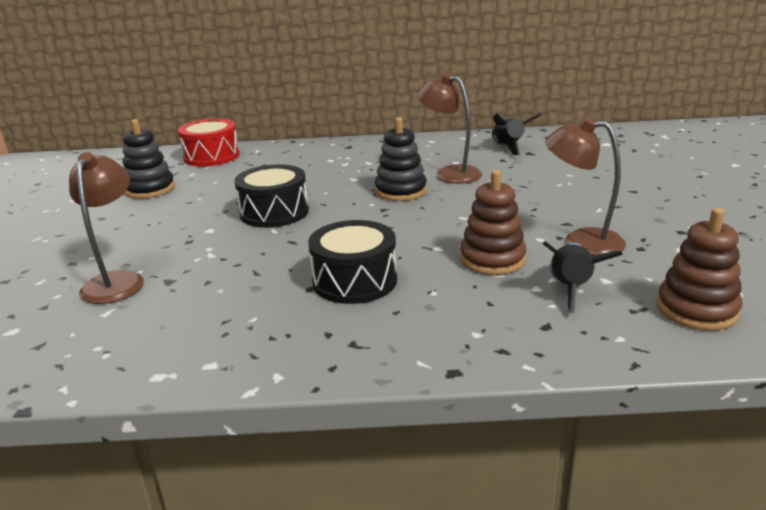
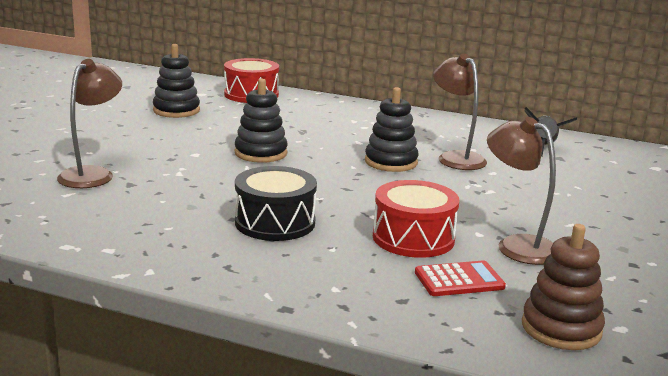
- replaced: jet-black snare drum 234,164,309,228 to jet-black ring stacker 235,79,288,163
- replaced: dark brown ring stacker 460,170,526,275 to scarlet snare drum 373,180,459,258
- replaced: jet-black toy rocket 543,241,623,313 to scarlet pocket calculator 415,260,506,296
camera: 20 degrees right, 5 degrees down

+++++

* _Requirement_
Copy every line of the data that carries the word "ring".

* _Result_
- replaced: jet-black snare drum 234,164,309,228 to jet-black ring stacker 235,79,288,163
- replaced: dark brown ring stacker 460,170,526,275 to scarlet snare drum 373,180,459,258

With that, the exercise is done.